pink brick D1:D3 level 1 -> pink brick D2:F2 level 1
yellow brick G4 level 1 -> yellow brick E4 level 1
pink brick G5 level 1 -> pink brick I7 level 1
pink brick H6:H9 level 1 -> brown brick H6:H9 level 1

- Exercise brief -
Repeat nothing before the line containing "yellow brick G4"; repeat that line and every later line of the listing exactly.

- Reply -
yellow brick G4 level 1 -> yellow brick E4 level 1
pink brick G5 level 1 -> pink brick I7 level 1
pink brick H6:H9 level 1 -> brown brick H6:H9 level 1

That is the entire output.